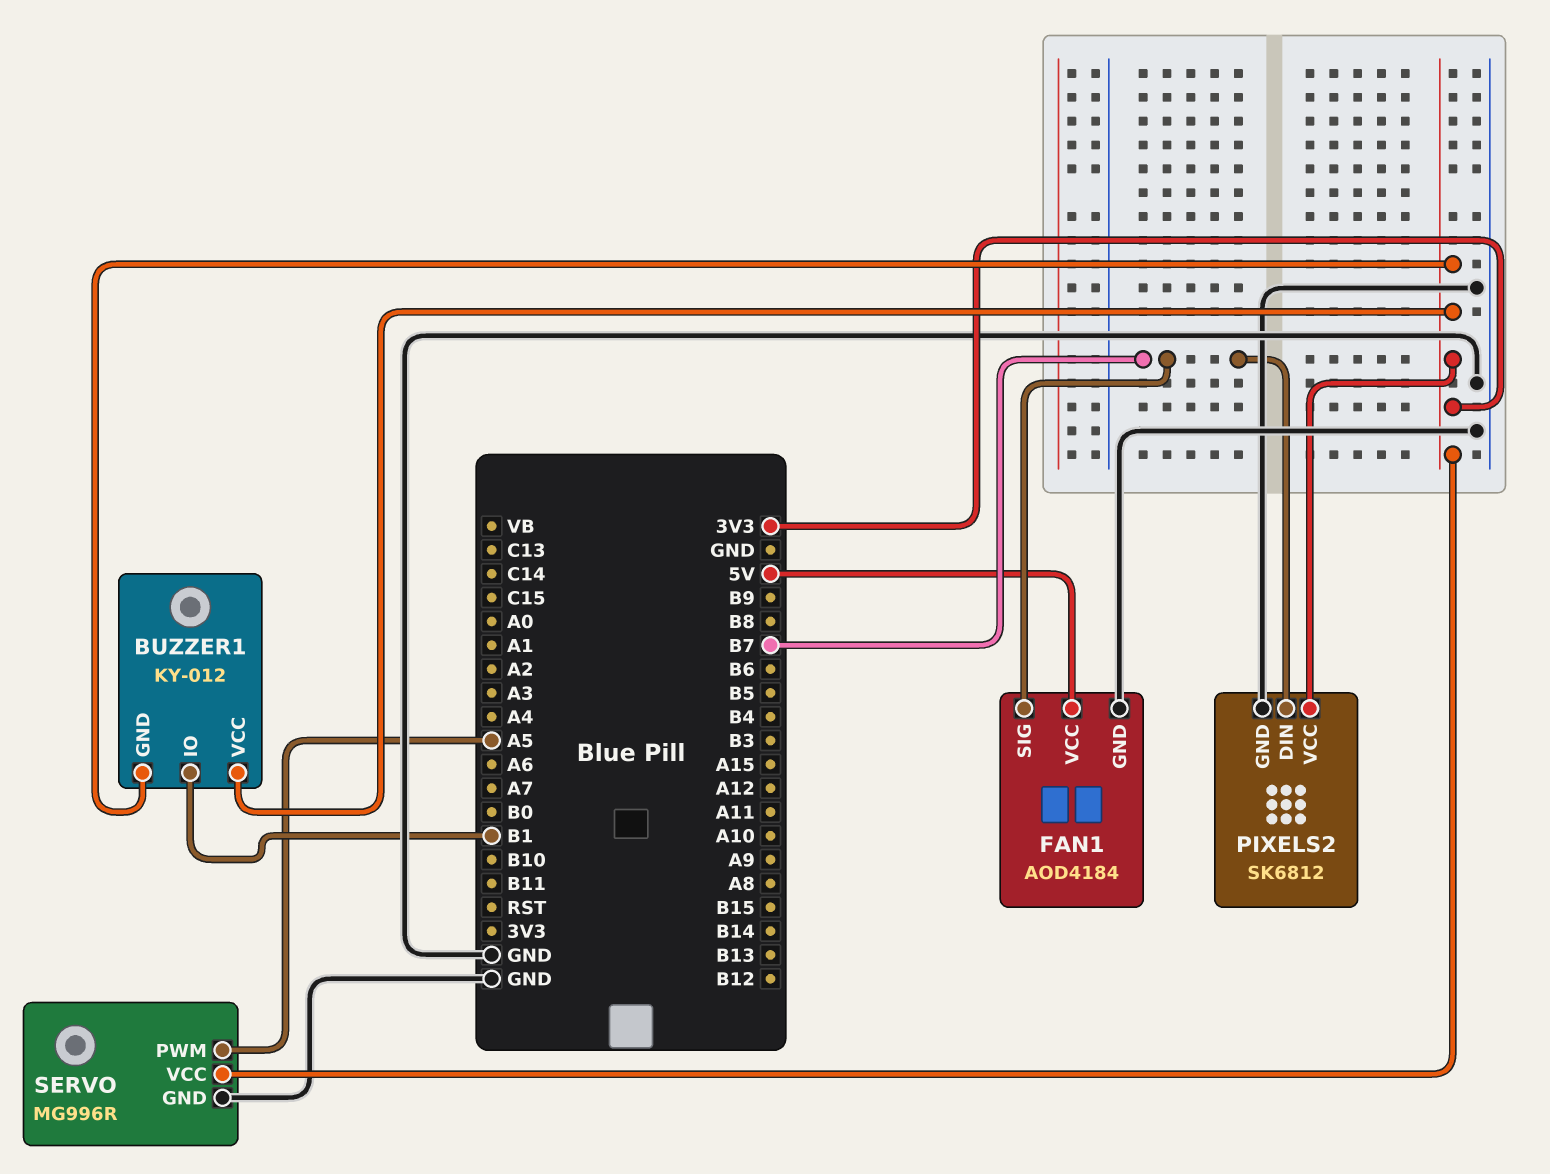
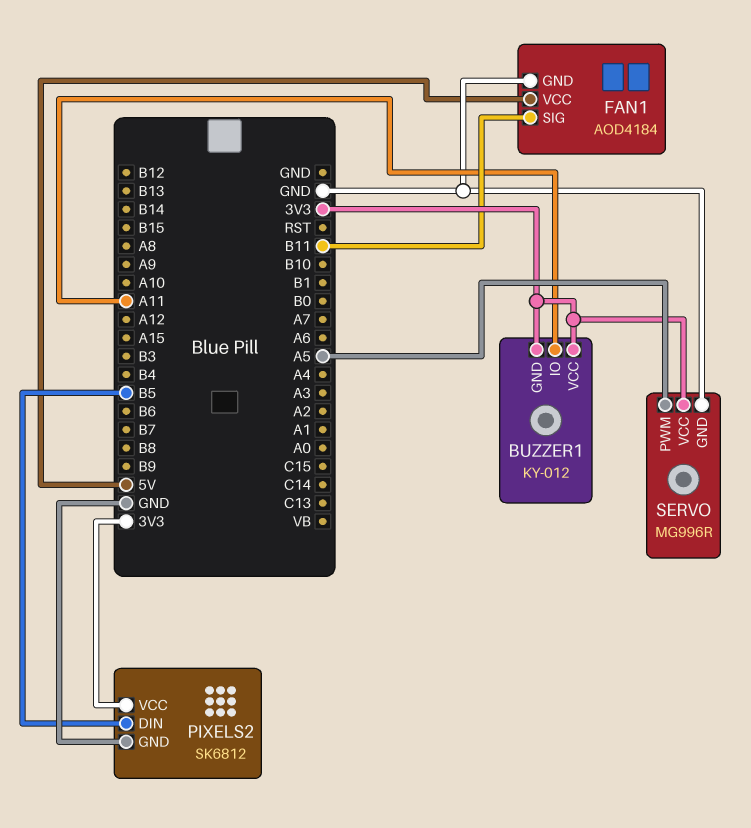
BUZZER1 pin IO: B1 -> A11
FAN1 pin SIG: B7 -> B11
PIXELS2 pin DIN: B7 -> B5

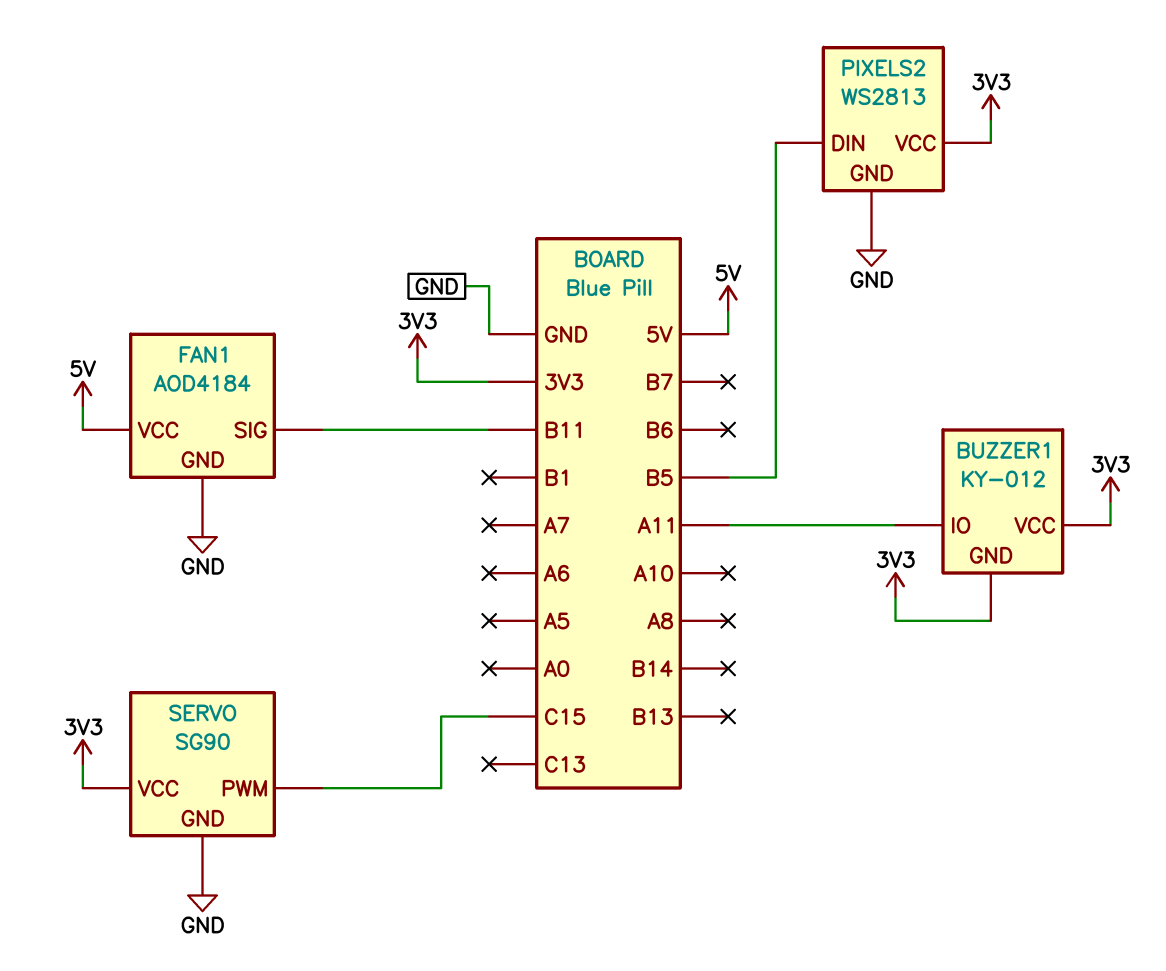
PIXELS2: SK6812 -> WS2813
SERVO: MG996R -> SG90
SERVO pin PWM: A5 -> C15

-------------------------

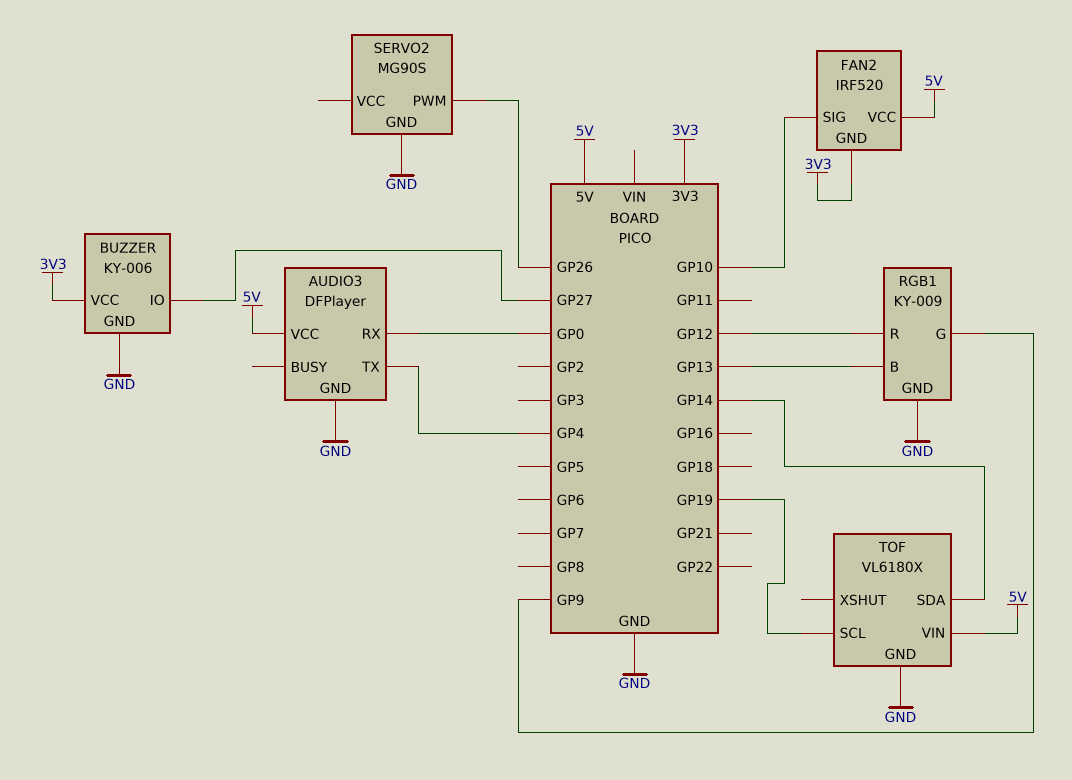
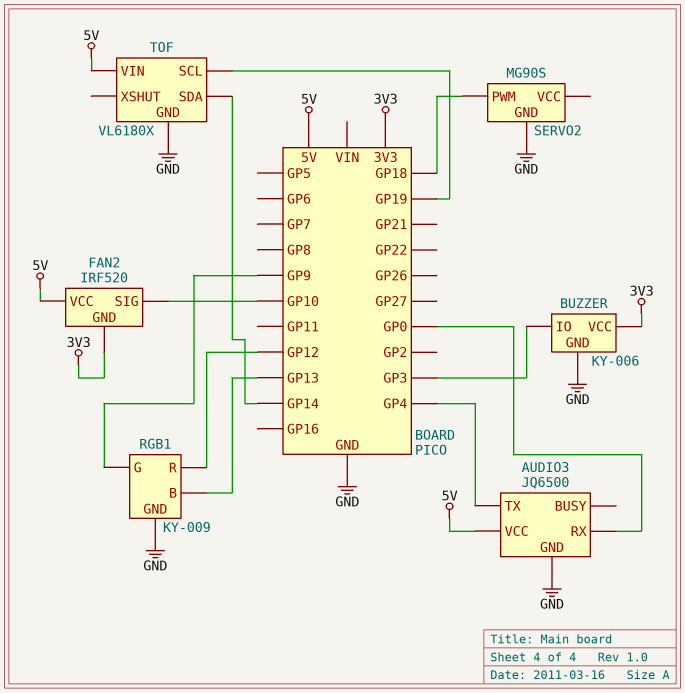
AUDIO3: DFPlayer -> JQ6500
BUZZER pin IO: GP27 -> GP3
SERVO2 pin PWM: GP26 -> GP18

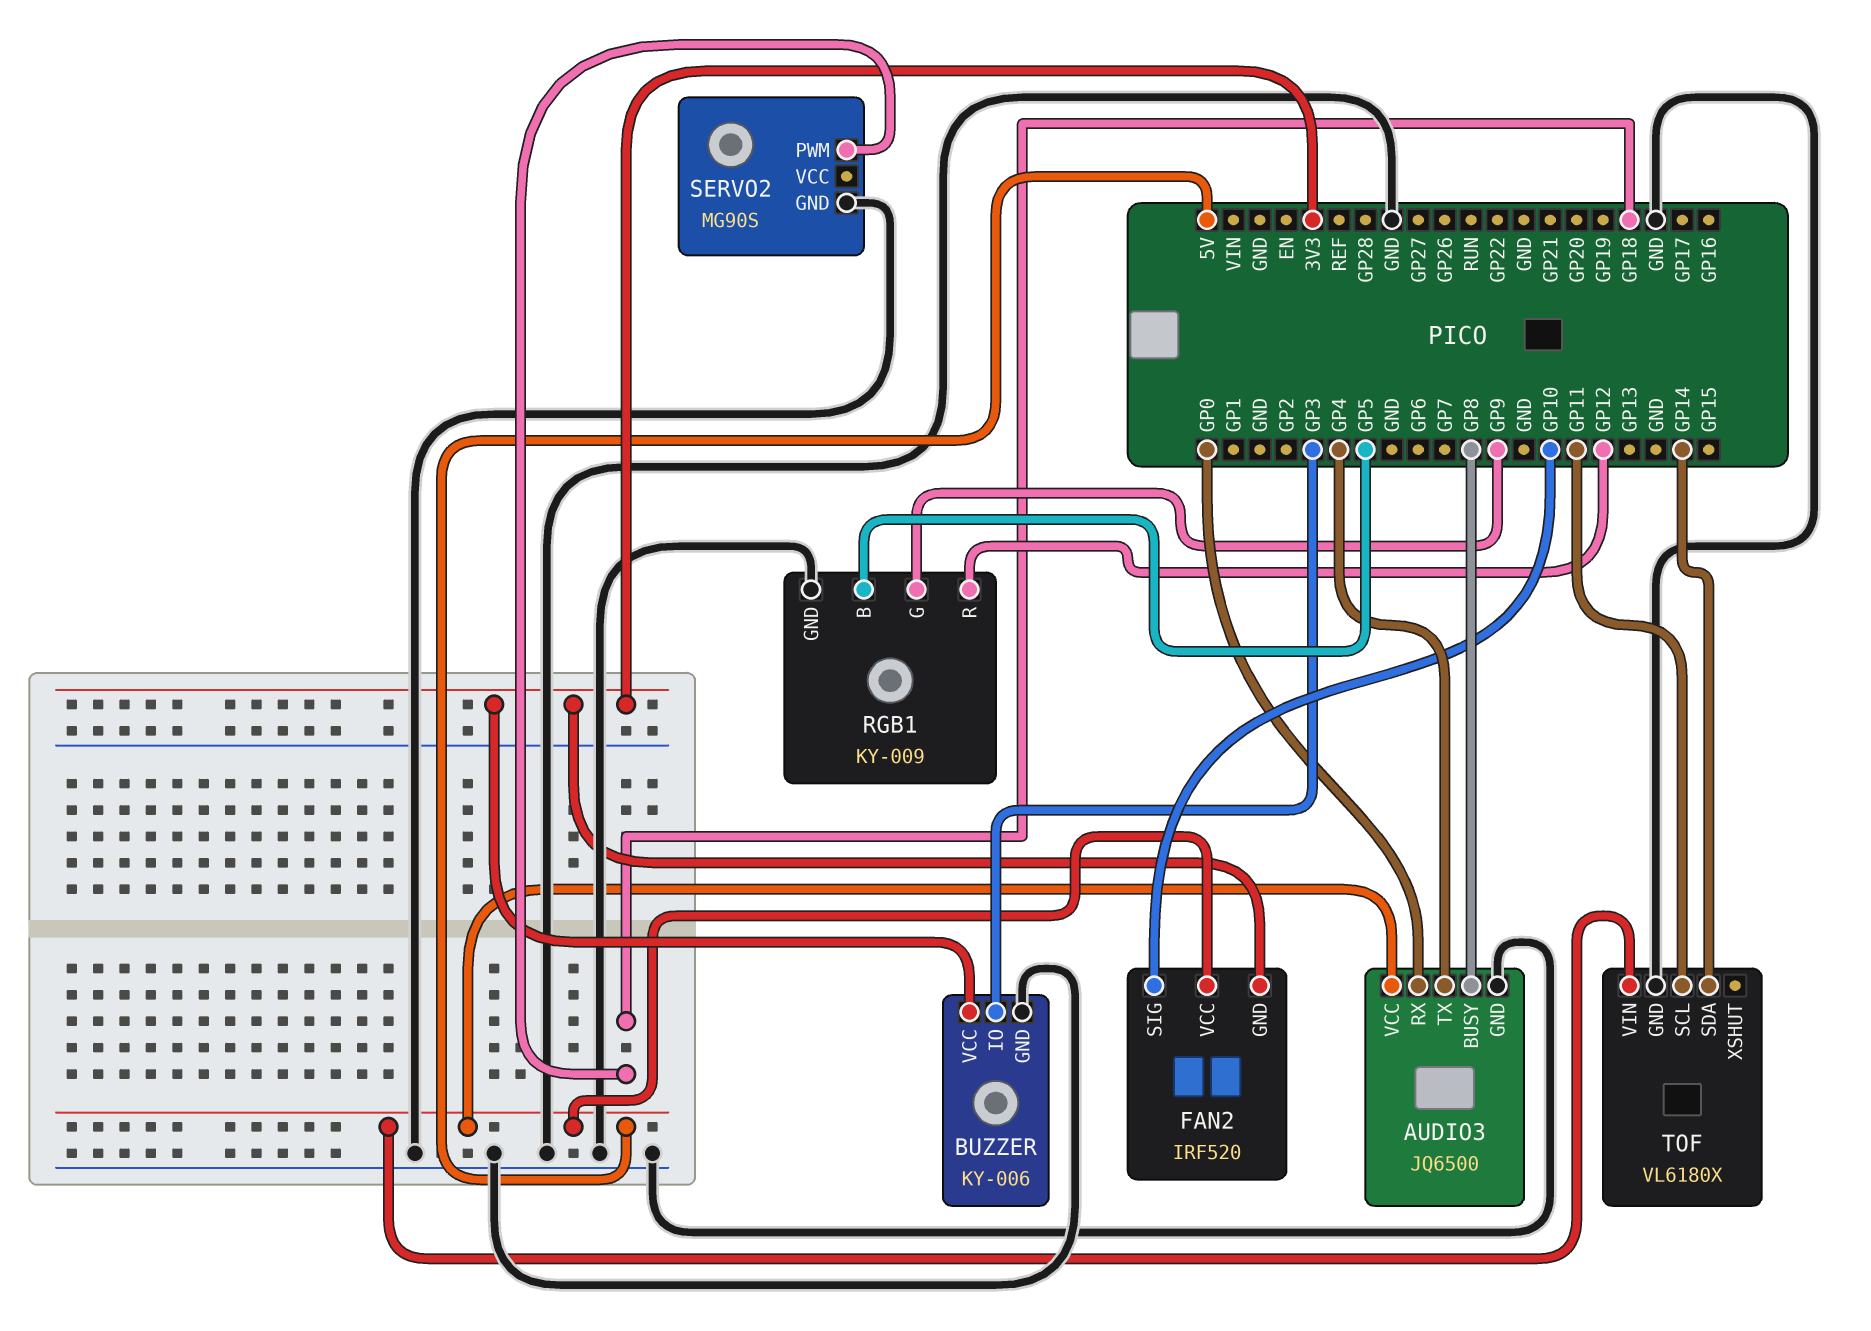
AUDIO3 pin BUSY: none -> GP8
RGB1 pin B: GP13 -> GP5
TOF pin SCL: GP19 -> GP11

-------------------------

Work task>
Above is the material; set down exactly its lines from the one containing "FAN1 pin SIG: B7 -> B11" down to the one containing "SERVO pin PWM: A5 -> C15", both included, leaving out any pictures.

Your response>
FAN1 pin SIG: B7 -> B11
PIXELS2 pin DIN: B7 -> B5

PIXELS2: SK6812 -> WS2813
SERVO: MG996R -> SG90
SERVO pin PWM: A5 -> C15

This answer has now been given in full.